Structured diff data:
"""

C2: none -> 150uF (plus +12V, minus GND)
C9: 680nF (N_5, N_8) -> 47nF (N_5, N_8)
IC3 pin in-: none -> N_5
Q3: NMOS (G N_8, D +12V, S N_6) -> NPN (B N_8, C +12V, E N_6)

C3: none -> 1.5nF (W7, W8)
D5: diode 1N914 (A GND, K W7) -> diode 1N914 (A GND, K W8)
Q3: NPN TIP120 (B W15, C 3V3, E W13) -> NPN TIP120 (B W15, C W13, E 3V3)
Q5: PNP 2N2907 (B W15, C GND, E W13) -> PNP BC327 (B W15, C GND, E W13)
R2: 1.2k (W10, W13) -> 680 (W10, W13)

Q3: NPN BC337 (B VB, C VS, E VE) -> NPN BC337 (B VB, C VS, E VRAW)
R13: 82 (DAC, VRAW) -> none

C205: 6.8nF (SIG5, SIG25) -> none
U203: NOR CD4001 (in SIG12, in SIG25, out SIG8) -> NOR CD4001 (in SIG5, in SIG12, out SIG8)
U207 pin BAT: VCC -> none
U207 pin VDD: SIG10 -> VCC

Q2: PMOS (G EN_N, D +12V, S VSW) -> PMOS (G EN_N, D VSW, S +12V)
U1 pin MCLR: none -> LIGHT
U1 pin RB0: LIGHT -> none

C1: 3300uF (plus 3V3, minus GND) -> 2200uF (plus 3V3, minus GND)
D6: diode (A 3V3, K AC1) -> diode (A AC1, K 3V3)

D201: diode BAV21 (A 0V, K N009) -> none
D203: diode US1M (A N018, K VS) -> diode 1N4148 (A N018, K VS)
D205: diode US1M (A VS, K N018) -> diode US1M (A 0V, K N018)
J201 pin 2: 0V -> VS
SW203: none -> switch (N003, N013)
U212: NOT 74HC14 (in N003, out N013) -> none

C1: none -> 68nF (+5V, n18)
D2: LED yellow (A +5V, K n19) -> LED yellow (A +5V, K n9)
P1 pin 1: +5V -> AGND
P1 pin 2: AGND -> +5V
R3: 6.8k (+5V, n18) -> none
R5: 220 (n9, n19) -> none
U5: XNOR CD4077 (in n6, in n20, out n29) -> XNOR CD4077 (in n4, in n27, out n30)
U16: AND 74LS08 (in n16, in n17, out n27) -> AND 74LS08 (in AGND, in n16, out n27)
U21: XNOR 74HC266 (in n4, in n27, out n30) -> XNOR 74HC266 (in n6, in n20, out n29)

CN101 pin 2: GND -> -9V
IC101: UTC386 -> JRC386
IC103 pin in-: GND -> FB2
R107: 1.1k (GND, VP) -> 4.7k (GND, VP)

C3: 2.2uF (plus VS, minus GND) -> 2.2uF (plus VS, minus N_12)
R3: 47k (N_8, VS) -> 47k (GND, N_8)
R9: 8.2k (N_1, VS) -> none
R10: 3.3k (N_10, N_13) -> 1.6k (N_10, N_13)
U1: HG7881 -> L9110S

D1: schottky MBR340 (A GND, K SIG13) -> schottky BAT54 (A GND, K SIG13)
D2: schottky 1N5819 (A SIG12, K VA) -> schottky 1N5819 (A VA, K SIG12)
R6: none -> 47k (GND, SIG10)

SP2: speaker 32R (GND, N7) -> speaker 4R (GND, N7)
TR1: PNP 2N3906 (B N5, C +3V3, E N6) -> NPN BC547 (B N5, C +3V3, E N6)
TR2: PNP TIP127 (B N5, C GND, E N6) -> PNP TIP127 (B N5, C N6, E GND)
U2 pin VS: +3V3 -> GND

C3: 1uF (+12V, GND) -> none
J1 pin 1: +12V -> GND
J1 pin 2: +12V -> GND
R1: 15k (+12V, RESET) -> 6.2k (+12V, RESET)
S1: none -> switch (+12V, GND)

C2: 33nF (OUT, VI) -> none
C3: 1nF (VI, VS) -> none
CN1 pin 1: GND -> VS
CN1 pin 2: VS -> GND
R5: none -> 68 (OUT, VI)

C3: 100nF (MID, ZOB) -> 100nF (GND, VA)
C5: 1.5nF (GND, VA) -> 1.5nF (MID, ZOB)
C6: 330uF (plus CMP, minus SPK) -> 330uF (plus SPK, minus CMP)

"""

● **What you are asked to do**
Return all of the data above exactly, leaving out no line.

● **Task response**
C2: none -> 150uF (plus +12V, minus GND)
C9: 680nF (N_5, N_8) -> 47nF (N_5, N_8)
IC3 pin in-: none -> N_5
Q3: NMOS (G N_8, D +12V, S N_6) -> NPN (B N_8, C +12V, E N_6)

C3: none -> 1.5nF (W7, W8)
D5: diode 1N914 (A GND, K W7) -> diode 1N914 (A GND, K W8)
Q3: NPN TIP120 (B W15, C 3V3, E W13) -> NPN TIP120 (B W15, C W13, E 3V3)
Q5: PNP 2N2907 (B W15, C GND, E W13) -> PNP BC327 (B W15, C GND, E W13)
R2: 1.2k (W10, W13) -> 680 (W10, W13)

Q3: NPN BC337 (B VB, C VS, E VE) -> NPN BC337 (B VB, C VS, E VRAW)
R13: 82 (DAC, VRAW) -> none

C205: 6.8nF (SIG5, SIG25) -> none
U203: NOR CD4001 (in SIG12, in SIG25, out SIG8) -> NOR CD4001 (in SIG5, in SIG12, out SIG8)
U207 pin BAT: VCC -> none
U207 pin VDD: SIG10 -> VCC

Q2: PMOS (G EN_N, D +12V, S VSW) -> PMOS (G EN_N, D VSW, S +12V)
U1 pin MCLR: none -> LIGHT
U1 pin RB0: LIGHT -> none

C1: 3300uF (plus 3V3, minus GND) -> 2200uF (plus 3V3, minus GND)
D6: diode (A 3V3, K AC1) -> diode (A AC1, K 3V3)

D201: diode BAV21 (A 0V, K N009) -> none
D203: diode US1M (A N018, K VS) -> diode 1N4148 (A N018, K VS)
D205: diode US1M (A VS, K N018) -> diode US1M (A 0V, K N018)
J201 pin 2: 0V -> VS
SW203: none -> switch (N003, N013)
U212: NOT 74HC14 (in N003, out N013) -> none

C1: none -> 68nF (+5V, n18)
D2: LED yellow (A +5V, K n19) -> LED yellow (A +5V, K n9)
P1 pin 1: +5V -> AGND
P1 pin 2: AGND -> +5V
R3: 6.8k (+5V, n18) -> none
R5: 220 (n9, n19) -> none
U5: XNOR CD4077 (in n6, in n20, out n29) -> XNOR CD4077 (in n4, in n27, out n30)
U16: AND 74LS08 (in n16, in n17, out n27) -> AND 74LS08 (in AGND, in n16, out n27)
U21: XNOR 74HC266 (in n4, in n27, out n30) -> XNOR 74HC266 (in n6, in n20, out n29)

CN101 pin 2: GND -> -9V
IC101: UTC386 -> JRC386
IC103 pin in-: GND -> FB2
R107: 1.1k (GND, VP) -> 4.7k (GND, VP)

C3: 2.2uF (plus VS, minus GND) -> 2.2uF (plus VS, minus N_12)
R3: 47k (N_8, VS) -> 47k (GND, N_8)
R9: 8.2k (N_1, VS) -> none
R10: 3.3k (N_10, N_13) -> 1.6k (N_10, N_13)
U1: HG7881 -> L9110S

D1: schottky MBR340 (A GND, K SIG13) -> schottky BAT54 (A GND, K SIG13)
D2: schottky 1N5819 (A SIG12, K VA) -> schottky 1N5819 (A VA, K SIG12)
R6: none -> 47k (GND, SIG10)

SP2: speaker 32R (GND, N7) -> speaker 4R (GND, N7)
TR1: PNP 2N3906 (B N5, C +3V3, E N6) -> NPN BC547 (B N5, C +3V3, E N6)
TR2: PNP TIP127 (B N5, C GND, E N6) -> PNP TIP127 (B N5, C N6, E GND)
U2 pin VS: +3V3 -> GND

C3: 1uF (+12V, GND) -> none
J1 pin 1: +12V -> GND
J1 pin 2: +12V -> GND
R1: 15k (+12V, RESET) -> 6.2k (+12V, RESET)
S1: none -> switch (+12V, GND)

C2: 33nF (OUT, VI) -> none
C3: 1nF (VI, VS) -> none
CN1 pin 1: GND -> VS
CN1 pin 2: VS -> GND
R5: none -> 68 (OUT, VI)

C3: 100nF (MID, ZOB) -> 100nF (GND, VA)
C5: 1.5nF (GND, VA) -> 1.5nF (MID, ZOB)
C6: 330uF (plus CMP, minus SPK) -> 330uF (plus SPK, minus CMP)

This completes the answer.